== DATA ==
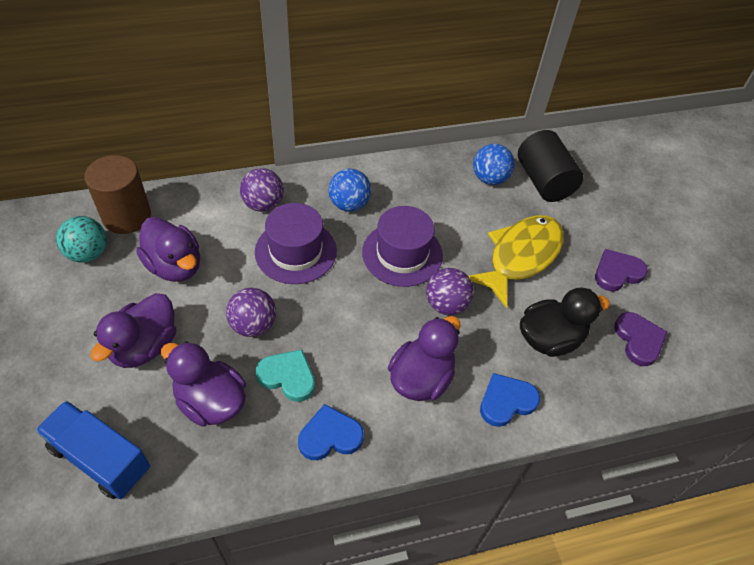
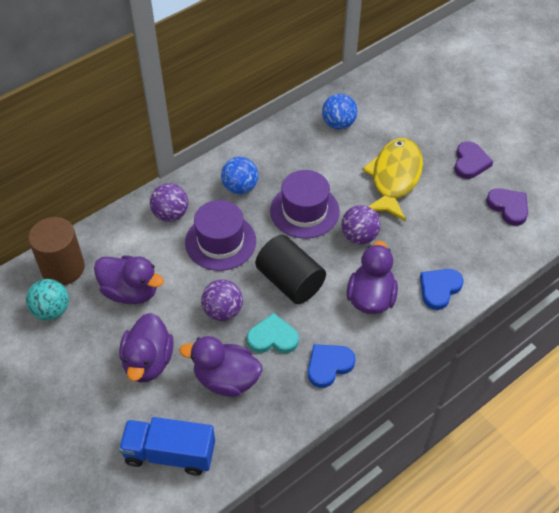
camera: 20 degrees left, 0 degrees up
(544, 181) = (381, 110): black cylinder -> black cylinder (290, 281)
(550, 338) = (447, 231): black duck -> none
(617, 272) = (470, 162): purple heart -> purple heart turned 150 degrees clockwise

== TRY IT ==
Once the pictures are dropped, please print every remaining line of the material verbatim.

== OUTPUT OF THE TASK ==
camera: 20 degrees left, 0 degrees up
(544, 181) = (381, 110): black cylinder -> black cylinder (290, 281)
(550, 338) = (447, 231): black duck -> none
(617, 272) = (470, 162): purple heart -> purple heart turned 150 degrees clockwise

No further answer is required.